• What you need to do
List each line of the data that holds the string "brown".

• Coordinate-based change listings

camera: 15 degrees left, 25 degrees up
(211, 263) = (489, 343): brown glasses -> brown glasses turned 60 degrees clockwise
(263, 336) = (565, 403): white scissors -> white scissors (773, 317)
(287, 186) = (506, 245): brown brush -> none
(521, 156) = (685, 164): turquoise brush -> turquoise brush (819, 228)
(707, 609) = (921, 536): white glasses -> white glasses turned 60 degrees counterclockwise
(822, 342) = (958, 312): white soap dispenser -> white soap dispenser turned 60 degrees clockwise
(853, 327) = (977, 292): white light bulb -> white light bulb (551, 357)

---

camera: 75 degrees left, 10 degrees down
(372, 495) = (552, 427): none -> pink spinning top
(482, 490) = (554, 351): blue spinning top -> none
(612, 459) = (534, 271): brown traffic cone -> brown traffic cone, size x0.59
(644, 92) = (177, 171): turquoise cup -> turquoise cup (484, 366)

• Answer space
(211, 263) = (489, 343): brown glasses -> brown glasses turned 60 degrees clockwise
(287, 186) = (506, 245): brown brush -> none
(612, 459) = (534, 271): brown traffic cone -> brown traffic cone, size x0.59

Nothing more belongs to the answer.